### Requirement
Please output the data below exactly as given, starting at its first line and stopping after the line that contains "C104: none -> 6.8uF (plus W3, minus W31)".

### Information supplied

======

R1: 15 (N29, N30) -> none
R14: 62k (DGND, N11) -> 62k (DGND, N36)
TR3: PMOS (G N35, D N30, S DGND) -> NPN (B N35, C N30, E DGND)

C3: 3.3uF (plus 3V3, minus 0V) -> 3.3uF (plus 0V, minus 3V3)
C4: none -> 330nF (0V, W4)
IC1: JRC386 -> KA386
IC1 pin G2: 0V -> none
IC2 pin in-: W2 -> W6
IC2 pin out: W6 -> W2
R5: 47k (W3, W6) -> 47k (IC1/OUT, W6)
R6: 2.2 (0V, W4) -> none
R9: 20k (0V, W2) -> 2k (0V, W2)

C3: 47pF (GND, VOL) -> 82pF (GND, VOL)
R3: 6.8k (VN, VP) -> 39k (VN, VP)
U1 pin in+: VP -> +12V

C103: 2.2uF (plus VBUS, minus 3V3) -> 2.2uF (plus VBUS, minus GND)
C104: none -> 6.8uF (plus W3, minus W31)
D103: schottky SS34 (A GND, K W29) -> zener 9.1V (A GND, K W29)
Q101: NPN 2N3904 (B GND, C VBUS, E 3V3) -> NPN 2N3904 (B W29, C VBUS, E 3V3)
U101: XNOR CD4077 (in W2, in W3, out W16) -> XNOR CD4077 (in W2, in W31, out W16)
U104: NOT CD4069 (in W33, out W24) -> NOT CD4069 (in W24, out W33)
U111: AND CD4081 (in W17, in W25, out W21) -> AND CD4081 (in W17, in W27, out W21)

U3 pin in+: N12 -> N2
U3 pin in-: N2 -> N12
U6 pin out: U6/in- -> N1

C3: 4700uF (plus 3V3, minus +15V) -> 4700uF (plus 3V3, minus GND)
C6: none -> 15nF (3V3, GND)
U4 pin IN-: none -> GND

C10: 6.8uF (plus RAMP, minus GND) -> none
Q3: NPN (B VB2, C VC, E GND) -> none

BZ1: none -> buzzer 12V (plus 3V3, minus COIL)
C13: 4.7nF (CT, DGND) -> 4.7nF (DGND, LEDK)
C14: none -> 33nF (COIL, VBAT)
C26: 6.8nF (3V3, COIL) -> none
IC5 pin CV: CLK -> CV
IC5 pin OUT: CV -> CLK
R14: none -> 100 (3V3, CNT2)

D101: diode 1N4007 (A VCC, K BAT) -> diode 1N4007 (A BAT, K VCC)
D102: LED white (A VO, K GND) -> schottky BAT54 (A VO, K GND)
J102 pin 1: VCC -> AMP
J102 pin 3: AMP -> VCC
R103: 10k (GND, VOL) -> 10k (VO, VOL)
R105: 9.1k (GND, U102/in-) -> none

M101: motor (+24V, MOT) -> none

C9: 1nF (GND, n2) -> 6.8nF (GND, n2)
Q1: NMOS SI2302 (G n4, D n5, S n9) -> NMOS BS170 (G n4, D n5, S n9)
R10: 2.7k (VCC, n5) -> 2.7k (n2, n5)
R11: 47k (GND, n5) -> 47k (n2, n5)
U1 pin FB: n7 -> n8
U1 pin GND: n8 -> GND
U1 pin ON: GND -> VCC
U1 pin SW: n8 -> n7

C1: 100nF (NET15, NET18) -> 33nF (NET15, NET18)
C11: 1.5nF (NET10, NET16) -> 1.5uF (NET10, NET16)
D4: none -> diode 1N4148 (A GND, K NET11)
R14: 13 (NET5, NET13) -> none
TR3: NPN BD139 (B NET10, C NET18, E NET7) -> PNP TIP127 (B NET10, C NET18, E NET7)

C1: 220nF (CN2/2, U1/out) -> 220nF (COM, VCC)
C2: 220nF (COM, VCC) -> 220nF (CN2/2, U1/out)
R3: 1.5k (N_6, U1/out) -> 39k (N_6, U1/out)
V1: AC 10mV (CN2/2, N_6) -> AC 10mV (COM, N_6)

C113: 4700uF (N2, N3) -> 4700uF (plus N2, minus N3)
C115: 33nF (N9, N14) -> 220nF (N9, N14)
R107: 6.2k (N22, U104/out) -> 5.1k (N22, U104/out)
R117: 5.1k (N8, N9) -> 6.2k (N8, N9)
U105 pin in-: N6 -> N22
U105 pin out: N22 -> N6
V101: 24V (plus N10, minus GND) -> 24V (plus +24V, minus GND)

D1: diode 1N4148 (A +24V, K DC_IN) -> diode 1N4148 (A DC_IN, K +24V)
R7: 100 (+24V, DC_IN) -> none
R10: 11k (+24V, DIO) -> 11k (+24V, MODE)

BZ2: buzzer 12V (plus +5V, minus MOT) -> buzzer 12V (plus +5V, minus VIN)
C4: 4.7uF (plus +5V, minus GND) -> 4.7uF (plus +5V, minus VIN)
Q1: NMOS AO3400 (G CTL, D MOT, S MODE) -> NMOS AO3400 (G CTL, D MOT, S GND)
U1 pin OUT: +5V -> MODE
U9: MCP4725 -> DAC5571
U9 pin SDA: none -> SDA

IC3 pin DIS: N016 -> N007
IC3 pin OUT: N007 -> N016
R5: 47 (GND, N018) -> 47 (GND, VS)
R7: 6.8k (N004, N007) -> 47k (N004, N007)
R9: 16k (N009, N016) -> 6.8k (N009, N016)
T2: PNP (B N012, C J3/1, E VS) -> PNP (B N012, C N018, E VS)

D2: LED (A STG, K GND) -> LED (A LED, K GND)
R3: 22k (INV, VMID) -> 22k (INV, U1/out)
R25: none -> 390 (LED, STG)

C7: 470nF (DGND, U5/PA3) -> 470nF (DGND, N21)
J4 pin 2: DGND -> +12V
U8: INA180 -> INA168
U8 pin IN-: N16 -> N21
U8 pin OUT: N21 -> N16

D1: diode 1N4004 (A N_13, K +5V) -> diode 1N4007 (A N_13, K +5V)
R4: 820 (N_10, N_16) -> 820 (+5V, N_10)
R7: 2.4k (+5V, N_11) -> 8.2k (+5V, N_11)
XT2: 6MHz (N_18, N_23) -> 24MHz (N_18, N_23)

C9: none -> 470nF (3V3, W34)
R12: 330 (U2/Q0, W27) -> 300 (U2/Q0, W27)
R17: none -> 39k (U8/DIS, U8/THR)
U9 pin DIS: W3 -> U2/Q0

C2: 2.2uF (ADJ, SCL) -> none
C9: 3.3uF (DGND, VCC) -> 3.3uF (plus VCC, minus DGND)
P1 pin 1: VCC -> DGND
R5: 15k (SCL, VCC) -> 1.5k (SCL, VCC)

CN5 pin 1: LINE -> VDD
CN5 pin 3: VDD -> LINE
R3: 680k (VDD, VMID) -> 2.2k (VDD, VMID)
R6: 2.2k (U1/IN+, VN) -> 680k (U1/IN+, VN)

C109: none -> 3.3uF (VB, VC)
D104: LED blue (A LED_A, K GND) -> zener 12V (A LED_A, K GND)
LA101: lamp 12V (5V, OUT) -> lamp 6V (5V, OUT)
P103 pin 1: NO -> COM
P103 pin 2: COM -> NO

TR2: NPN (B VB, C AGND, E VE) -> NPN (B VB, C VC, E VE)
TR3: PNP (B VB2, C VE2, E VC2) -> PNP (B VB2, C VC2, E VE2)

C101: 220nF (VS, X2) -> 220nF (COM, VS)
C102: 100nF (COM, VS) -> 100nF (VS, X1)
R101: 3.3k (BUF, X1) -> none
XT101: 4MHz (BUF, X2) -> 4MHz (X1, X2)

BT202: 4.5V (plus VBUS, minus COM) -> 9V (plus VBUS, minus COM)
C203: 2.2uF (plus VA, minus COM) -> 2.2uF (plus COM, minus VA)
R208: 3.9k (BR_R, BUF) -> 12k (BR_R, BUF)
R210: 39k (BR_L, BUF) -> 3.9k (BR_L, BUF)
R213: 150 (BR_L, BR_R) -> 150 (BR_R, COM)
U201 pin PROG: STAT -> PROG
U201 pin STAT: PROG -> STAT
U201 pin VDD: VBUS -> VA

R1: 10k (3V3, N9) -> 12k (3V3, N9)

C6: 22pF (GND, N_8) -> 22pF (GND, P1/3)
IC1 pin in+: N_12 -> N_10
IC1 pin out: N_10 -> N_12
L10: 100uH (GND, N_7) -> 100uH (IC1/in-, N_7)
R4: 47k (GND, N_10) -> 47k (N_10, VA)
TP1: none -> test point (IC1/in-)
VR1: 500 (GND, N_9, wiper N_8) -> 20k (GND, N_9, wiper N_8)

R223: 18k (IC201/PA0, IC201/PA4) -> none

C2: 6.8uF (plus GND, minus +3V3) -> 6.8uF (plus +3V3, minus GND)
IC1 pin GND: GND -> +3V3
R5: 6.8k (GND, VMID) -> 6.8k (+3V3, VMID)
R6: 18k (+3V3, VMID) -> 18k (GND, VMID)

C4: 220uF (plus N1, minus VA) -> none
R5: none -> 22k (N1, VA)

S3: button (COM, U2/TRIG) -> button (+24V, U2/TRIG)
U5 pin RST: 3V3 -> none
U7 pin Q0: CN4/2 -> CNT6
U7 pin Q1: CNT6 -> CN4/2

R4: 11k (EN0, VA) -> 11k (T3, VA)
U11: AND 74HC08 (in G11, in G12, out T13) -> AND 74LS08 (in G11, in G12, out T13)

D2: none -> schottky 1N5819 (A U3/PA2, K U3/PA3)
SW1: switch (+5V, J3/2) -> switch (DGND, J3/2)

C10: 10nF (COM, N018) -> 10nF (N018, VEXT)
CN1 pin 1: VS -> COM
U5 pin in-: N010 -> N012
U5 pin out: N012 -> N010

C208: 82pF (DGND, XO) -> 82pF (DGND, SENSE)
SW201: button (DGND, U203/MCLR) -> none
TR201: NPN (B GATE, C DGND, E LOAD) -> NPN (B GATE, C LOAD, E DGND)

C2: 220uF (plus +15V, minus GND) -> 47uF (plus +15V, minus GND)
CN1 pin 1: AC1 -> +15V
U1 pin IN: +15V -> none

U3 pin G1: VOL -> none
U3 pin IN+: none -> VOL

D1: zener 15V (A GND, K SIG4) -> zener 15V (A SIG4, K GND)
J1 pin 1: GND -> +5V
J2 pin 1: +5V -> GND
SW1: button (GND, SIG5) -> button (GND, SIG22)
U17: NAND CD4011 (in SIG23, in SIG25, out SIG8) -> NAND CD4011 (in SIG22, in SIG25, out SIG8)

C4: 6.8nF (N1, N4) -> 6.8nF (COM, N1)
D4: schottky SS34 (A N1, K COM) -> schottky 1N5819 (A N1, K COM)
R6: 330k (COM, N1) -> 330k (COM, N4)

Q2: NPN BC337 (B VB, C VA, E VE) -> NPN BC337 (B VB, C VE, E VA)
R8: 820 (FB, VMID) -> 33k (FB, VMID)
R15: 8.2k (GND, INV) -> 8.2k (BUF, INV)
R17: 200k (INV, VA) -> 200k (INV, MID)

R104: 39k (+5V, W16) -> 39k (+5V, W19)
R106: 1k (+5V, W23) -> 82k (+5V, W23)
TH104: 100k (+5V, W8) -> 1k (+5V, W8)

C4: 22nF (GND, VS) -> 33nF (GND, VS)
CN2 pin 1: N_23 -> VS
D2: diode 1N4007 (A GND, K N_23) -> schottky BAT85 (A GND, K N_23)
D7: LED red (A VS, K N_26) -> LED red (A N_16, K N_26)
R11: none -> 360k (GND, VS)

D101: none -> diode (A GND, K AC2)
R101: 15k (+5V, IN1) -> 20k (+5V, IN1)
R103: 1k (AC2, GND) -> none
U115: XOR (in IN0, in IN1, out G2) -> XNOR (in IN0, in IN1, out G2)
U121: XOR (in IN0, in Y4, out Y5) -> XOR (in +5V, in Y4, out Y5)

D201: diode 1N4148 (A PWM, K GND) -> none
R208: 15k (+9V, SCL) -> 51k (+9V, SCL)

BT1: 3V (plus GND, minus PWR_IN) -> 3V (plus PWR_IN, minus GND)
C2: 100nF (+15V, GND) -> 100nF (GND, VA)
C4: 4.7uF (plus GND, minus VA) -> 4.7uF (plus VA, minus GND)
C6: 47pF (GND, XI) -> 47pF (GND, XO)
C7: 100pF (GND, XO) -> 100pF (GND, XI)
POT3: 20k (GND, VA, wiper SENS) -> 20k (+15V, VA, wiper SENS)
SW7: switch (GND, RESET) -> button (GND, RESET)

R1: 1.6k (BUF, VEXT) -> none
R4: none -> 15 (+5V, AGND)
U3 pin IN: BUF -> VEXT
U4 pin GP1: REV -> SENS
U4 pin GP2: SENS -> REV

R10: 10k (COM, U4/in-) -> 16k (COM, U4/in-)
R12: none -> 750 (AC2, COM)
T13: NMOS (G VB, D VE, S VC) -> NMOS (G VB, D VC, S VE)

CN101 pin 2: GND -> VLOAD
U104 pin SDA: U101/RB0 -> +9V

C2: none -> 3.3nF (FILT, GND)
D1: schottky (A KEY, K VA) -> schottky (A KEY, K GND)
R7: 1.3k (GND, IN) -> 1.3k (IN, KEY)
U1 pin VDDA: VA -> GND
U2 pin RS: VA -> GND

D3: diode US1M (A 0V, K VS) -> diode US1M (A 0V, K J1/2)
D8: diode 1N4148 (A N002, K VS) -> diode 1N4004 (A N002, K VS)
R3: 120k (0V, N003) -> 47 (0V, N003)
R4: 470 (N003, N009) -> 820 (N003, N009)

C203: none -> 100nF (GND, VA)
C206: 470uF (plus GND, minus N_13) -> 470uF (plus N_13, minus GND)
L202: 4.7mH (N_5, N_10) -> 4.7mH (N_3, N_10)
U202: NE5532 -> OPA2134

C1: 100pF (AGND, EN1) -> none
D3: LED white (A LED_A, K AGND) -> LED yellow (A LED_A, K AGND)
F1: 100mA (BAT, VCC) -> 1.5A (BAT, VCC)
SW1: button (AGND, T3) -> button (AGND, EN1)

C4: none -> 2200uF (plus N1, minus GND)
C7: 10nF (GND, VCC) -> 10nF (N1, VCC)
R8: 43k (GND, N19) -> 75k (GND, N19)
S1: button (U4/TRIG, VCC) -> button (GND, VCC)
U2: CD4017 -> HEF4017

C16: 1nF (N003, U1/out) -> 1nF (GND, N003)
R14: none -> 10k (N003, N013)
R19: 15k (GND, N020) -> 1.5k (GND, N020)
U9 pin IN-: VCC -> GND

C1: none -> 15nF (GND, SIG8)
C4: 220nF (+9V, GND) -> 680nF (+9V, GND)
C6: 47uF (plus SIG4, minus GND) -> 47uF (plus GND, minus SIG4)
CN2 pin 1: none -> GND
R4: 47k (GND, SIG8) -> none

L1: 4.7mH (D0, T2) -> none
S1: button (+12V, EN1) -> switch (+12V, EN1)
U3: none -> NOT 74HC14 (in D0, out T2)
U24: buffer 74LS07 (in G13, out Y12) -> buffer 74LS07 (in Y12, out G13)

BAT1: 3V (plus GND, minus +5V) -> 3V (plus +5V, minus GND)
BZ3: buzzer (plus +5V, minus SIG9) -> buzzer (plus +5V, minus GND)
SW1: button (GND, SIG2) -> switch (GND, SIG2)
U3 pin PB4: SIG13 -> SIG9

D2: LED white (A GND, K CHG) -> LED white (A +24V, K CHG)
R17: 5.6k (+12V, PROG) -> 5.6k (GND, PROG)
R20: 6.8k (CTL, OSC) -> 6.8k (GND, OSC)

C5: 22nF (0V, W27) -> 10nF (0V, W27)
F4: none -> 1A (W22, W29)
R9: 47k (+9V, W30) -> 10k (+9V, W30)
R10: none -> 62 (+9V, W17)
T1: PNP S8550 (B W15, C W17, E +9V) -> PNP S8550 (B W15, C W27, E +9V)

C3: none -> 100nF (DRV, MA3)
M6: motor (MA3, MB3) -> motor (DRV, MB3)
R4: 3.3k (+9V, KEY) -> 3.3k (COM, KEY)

======

### Answer
R1: 15 (N29, N30) -> none
R14: 62k (DGND, N11) -> 62k (DGND, N36)
TR3: PMOS (G N35, D N30, S DGND) -> NPN (B N35, C N30, E DGND)

C3: 3.3uF (plus 3V3, minus 0V) -> 3.3uF (plus 0V, minus 3V3)
C4: none -> 330nF (0V, W4)
IC1: JRC386 -> KA386
IC1 pin G2: 0V -> none
IC2 pin in-: W2 -> W6
IC2 pin out: W6 -> W2
R5: 47k (W3, W6) -> 47k (IC1/OUT, W6)
R6: 2.2 (0V, W4) -> none
R9: 20k (0V, W2) -> 2k (0V, W2)

C3: 47pF (GND, VOL) -> 82pF (GND, VOL)
R3: 6.8k (VN, VP) -> 39k (VN, VP)
U1 pin in+: VP -> +12V

C103: 2.2uF (plus VBUS, minus 3V3) -> 2.2uF (plus VBUS, minus GND)
C104: none -> 6.8uF (plus W3, minus W31)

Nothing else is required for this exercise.